> [TO DO] Scan the records that follow, and whenever a line has the word "scrolled", copy it.

> [INFORMATION GIVEN]
=-=-=

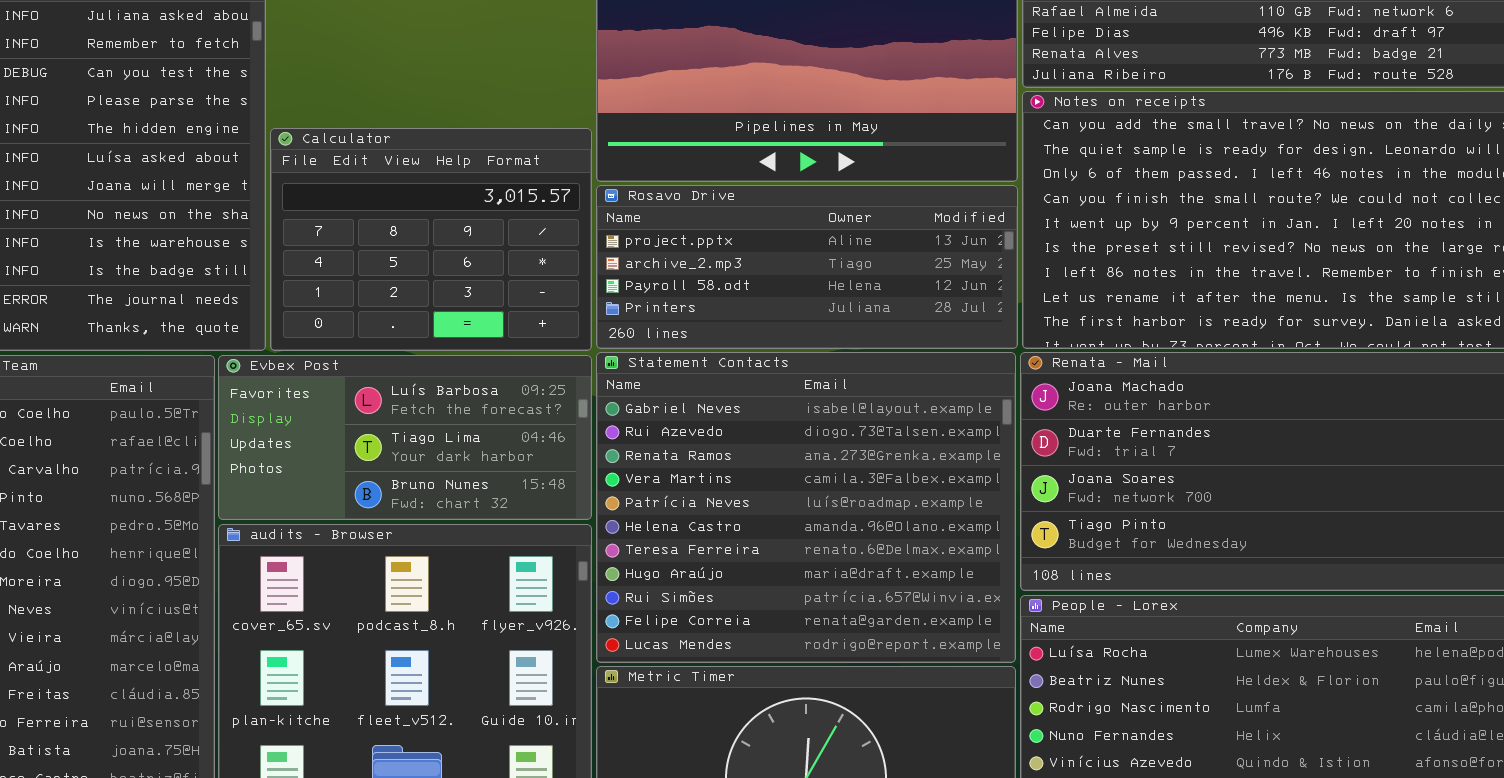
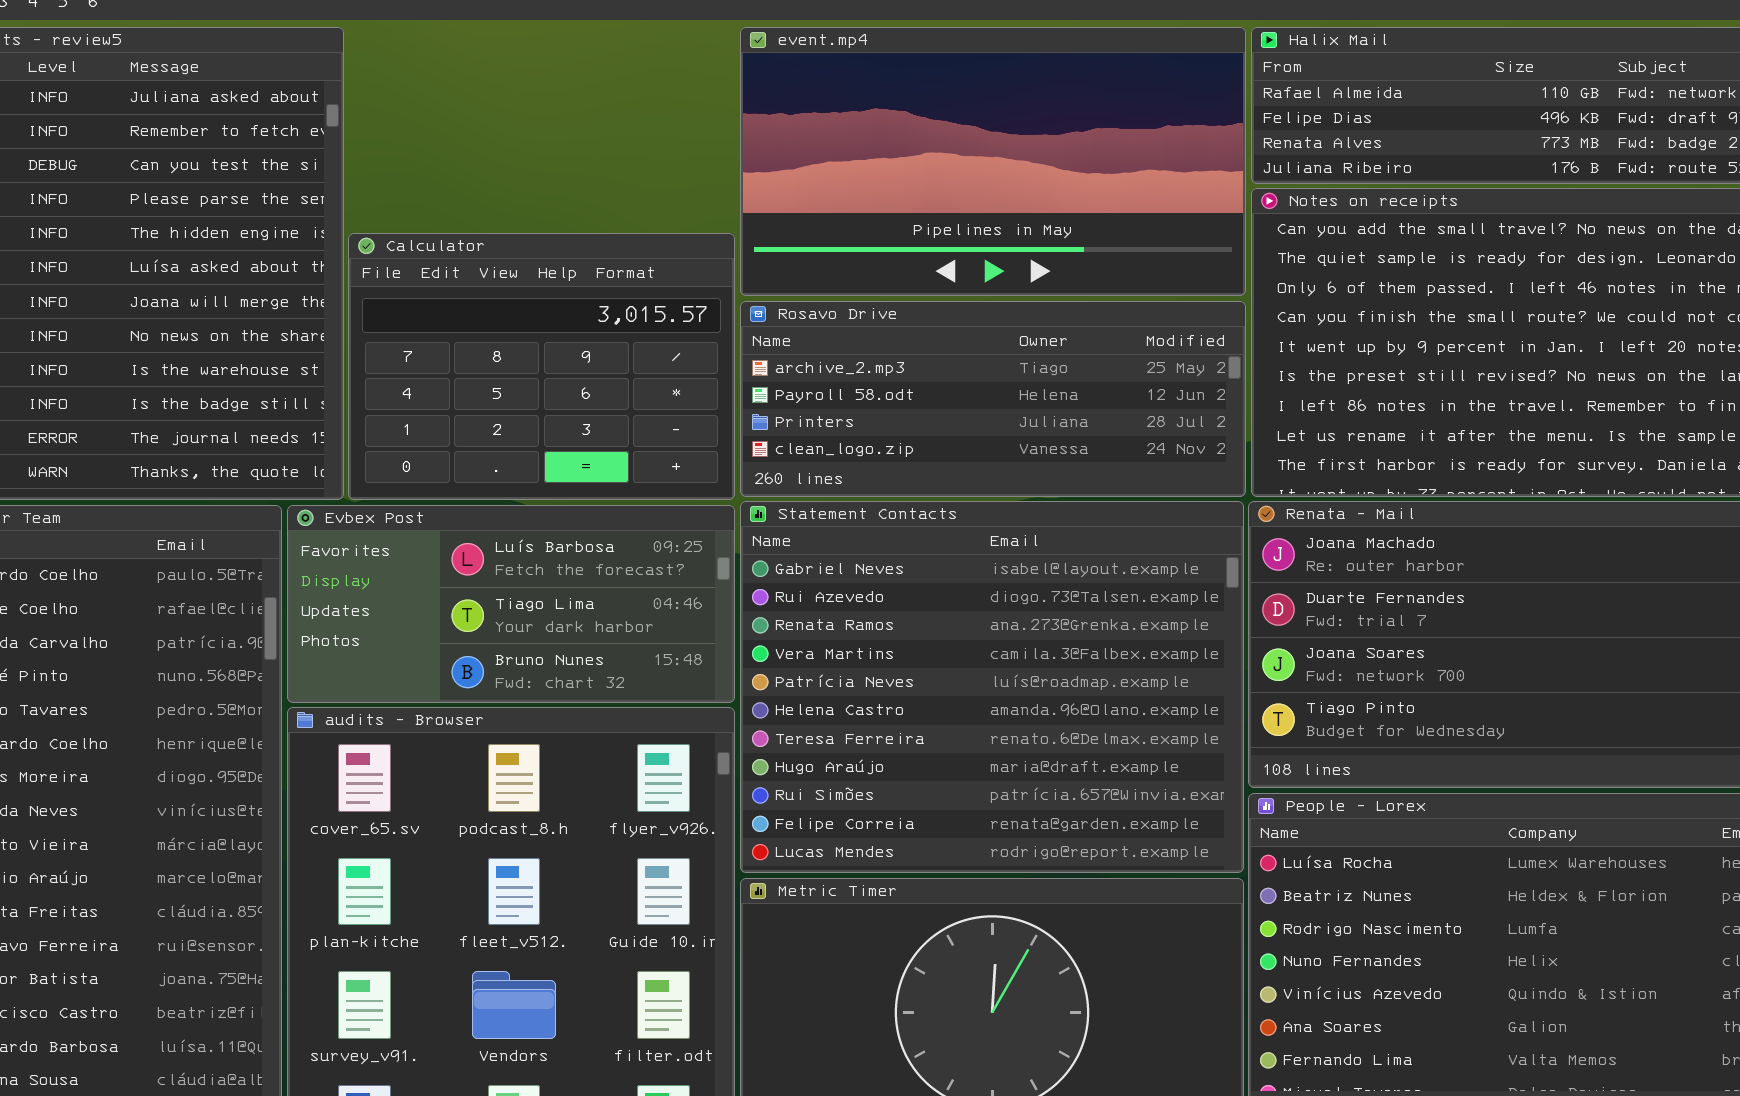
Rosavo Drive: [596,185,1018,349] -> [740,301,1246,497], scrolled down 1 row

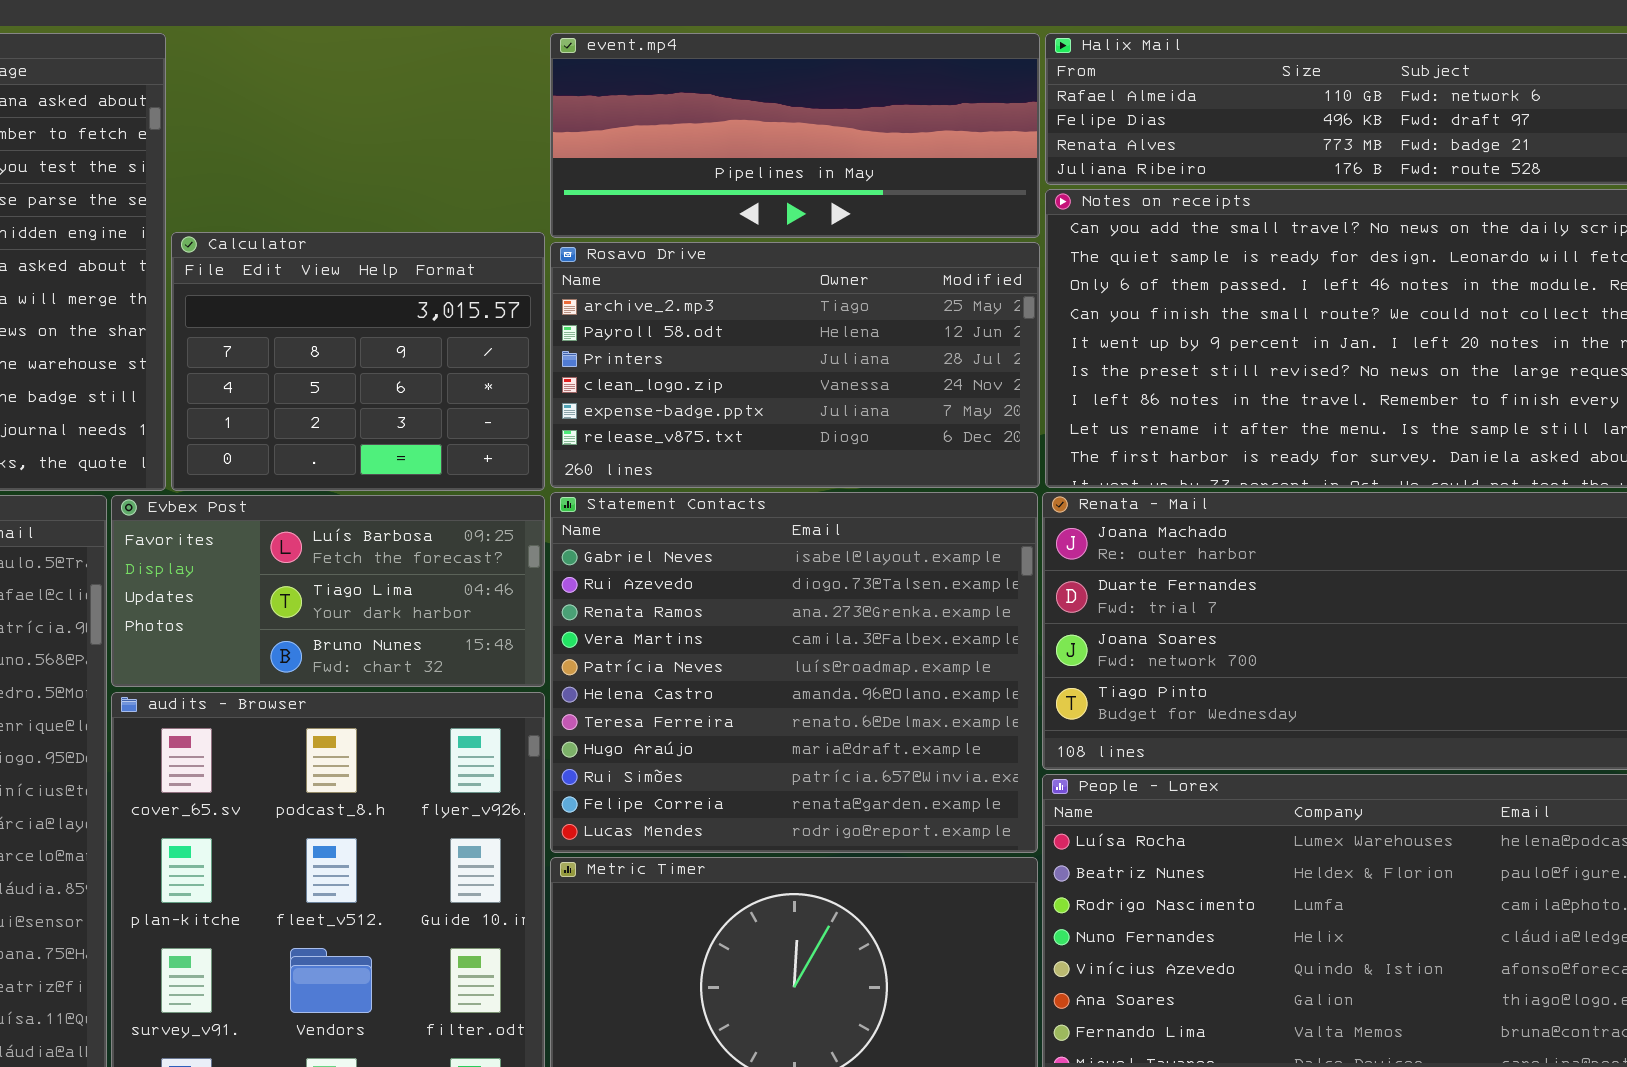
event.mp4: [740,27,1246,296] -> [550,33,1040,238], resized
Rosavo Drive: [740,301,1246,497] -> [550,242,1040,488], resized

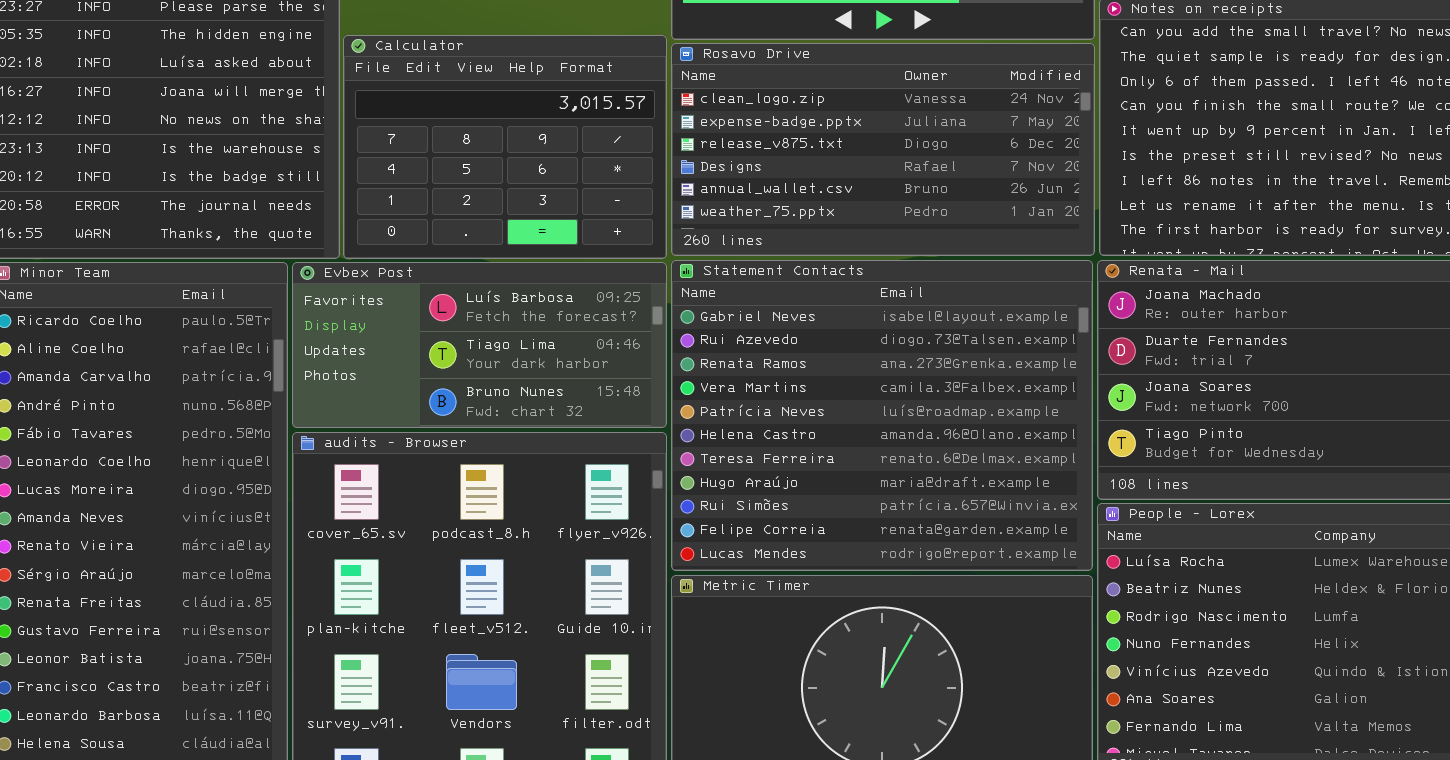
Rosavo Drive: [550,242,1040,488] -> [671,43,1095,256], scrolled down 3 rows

=-=-=

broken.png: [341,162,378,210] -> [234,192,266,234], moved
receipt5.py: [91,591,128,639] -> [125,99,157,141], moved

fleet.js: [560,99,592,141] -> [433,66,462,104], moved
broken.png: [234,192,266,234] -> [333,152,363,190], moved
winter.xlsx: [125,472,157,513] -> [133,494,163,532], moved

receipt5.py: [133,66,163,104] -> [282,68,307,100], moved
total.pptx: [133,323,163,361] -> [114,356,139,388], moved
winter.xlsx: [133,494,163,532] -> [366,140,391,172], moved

=-=-=

> [RESPONSE TO THIS TASK]
Rosavo Drive: [596,185,1018,349] -> [740,301,1246,497], scrolled down 1 row
Rosavo Drive: [550,242,1040,488] -> [671,43,1095,256], scrolled down 3 rows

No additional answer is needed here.